Could you copy exactly the lines from the one containing "(331, 358) = (325, 315): none" through the last line of the records below, and nothing else?

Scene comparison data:

■ ■ ■ ■

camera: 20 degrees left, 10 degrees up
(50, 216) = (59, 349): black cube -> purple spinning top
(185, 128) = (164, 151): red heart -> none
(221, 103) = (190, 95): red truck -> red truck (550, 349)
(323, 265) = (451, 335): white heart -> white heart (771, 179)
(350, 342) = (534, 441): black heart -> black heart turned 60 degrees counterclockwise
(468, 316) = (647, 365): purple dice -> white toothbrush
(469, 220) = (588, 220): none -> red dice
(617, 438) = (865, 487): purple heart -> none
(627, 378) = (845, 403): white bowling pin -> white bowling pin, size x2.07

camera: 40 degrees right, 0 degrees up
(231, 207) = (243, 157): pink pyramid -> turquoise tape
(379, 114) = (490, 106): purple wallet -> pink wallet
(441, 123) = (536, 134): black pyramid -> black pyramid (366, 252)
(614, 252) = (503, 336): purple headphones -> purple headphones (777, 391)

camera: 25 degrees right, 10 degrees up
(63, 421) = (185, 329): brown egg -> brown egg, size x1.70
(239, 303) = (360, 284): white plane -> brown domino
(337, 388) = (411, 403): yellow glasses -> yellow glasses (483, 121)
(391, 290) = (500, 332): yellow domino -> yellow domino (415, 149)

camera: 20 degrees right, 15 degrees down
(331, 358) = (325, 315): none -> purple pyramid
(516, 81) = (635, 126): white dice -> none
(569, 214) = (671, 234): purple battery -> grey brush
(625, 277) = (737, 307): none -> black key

■ ■ ■ ■

◆ EXPECTED ANSWER
(331, 358) = (325, 315): none -> purple pyramid
(516, 81) = (635, 126): white dice -> none
(569, 214) = (671, 234): purple battery -> grey brush
(625, 277) = (737, 307): none -> black key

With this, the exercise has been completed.